The problem
Give again the lines of the data from its first line through the line with "U101 pin PA9: CS -> none". Change nothing.

Stored dataset items
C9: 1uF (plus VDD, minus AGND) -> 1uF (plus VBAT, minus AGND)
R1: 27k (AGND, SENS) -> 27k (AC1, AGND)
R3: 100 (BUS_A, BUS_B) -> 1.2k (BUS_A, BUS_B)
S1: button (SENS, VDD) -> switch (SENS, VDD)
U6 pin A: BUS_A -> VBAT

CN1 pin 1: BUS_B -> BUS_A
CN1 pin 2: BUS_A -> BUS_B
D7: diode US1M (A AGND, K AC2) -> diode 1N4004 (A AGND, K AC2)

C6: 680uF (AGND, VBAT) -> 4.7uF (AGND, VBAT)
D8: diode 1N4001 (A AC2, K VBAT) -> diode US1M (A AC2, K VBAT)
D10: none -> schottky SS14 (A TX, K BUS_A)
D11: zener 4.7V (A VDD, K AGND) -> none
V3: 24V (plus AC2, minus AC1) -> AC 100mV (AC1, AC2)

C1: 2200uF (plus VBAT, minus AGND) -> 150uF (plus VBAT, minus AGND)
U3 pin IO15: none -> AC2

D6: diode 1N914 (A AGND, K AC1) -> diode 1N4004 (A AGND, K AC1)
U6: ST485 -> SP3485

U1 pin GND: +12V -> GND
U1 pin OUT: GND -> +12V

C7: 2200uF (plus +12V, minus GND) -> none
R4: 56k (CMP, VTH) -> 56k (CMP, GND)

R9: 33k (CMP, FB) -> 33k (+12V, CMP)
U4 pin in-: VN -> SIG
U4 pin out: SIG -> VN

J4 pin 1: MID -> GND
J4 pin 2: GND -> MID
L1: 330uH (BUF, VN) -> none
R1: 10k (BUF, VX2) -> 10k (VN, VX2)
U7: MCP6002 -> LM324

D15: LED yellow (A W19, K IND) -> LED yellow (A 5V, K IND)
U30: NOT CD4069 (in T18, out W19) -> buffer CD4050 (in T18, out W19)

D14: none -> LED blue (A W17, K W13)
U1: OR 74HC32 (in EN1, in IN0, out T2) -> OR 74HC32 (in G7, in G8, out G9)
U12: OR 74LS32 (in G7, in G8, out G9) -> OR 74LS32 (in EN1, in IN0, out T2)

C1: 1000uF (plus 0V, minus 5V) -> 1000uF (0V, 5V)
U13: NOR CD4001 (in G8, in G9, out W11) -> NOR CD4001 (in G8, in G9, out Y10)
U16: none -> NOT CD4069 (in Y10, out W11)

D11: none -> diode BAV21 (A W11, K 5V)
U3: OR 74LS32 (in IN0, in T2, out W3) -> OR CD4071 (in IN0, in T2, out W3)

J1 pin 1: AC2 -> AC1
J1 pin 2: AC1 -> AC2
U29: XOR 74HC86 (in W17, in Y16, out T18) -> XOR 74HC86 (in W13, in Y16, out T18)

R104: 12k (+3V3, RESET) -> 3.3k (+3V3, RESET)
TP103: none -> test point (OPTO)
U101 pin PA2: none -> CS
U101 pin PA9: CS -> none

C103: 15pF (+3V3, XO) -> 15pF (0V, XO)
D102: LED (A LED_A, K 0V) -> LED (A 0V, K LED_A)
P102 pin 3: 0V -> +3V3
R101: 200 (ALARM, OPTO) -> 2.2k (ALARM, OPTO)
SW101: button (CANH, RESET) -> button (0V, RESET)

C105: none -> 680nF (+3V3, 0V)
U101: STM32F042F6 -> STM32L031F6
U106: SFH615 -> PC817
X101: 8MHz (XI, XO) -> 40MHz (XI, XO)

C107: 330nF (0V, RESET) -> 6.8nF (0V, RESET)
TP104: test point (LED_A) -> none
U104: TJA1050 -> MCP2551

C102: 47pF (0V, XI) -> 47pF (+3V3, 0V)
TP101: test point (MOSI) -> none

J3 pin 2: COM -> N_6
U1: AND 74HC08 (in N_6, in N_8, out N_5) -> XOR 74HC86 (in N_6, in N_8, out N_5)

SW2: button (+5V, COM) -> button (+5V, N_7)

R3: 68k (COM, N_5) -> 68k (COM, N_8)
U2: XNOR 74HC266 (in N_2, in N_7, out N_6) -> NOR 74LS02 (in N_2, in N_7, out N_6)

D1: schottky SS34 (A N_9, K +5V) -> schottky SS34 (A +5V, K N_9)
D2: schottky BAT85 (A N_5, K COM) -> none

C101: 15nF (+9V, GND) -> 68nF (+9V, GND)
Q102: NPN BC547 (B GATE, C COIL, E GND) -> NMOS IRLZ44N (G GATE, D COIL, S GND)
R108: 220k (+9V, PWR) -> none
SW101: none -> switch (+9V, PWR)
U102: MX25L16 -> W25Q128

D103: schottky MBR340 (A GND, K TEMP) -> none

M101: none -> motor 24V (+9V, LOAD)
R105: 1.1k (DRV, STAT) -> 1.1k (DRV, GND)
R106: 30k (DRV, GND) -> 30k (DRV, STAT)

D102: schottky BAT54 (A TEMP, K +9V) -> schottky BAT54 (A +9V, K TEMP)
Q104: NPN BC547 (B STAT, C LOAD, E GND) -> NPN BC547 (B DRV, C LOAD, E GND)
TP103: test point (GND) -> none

Task result
C9: 1uF (plus VDD, minus AGND) -> 1uF (plus VBAT, minus AGND)
R1: 27k (AGND, SENS) -> 27k (AC1, AGND)
R3: 100 (BUS_A, BUS_B) -> 1.2k (BUS_A, BUS_B)
S1: button (SENS, VDD) -> switch (SENS, VDD)
U6 pin A: BUS_A -> VBAT

CN1 pin 1: BUS_B -> BUS_A
CN1 pin 2: BUS_A -> BUS_B
D7: diode US1M (A AGND, K AC2) -> diode 1N4004 (A AGND, K AC2)

C6: 680uF (AGND, VBAT) -> 4.7uF (AGND, VBAT)
D8: diode 1N4001 (A AC2, K VBAT) -> diode US1M (A AC2, K VBAT)
D10: none -> schottky SS14 (A TX, K BUS_A)
D11: zener 4.7V (A VDD, K AGND) -> none
V3: 24V (plus AC2, minus AC1) -> AC 100mV (AC1, AC2)

C1: 2200uF (plus VBAT, minus AGND) -> 150uF (plus VBAT, minus AGND)
U3 pin IO15: none -> AC2

D6: diode 1N914 (A AGND, K AC1) -> diode 1N4004 (A AGND, K AC1)
U6: ST485 -> SP3485

U1 pin GND: +12V -> GND
U1 pin OUT: GND -> +12V

C7: 2200uF (plus +12V, minus GND) -> none
R4: 56k (CMP, VTH) -> 56k (CMP, GND)

R9: 33k (CMP, FB) -> 33k (+12V, CMP)
U4 pin in-: VN -> SIG
U4 pin out: SIG -> VN

J4 pin 1: MID -> GND
J4 pin 2: GND -> MID
L1: 330uH (BUF, VN) -> none
R1: 10k (BUF, VX2) -> 10k (VN, VX2)
U7: MCP6002 -> LM324

D15: LED yellow (A W19, K IND) -> LED yellow (A 5V, K IND)
U30: NOT CD4069 (in T18, out W19) -> buffer CD4050 (in T18, out W19)

D14: none -> LED blue (A W17, K W13)
U1: OR 74HC32 (in EN1, in IN0, out T2) -> OR 74HC32 (in G7, in G8, out G9)
U12: OR 74LS32 (in G7, in G8, out G9) -> OR 74LS32 (in EN1, in IN0, out T2)

C1: 1000uF (plus 0V, minus 5V) -> 1000uF (0V, 5V)
U13: NOR CD4001 (in G8, in G9, out W11) -> NOR CD4001 (in G8, in G9, out Y10)
U16: none -> NOT CD4069 (in Y10, out W11)

D11: none -> diode BAV21 (A W11, K 5V)
U3: OR 74LS32 (in IN0, in T2, out W3) -> OR CD4071 (in IN0, in T2, out W3)

J1 pin 1: AC2 -> AC1
J1 pin 2: AC1 -> AC2
U29: XOR 74HC86 (in W17, in Y16, out T18) -> XOR 74HC86 (in W13, in Y16, out T18)

R104: 12k (+3V3, RESET) -> 3.3k (+3V3, RESET)
TP103: none -> test point (OPTO)
U101 pin PA2: none -> CS
U101 pin PA9: CS -> none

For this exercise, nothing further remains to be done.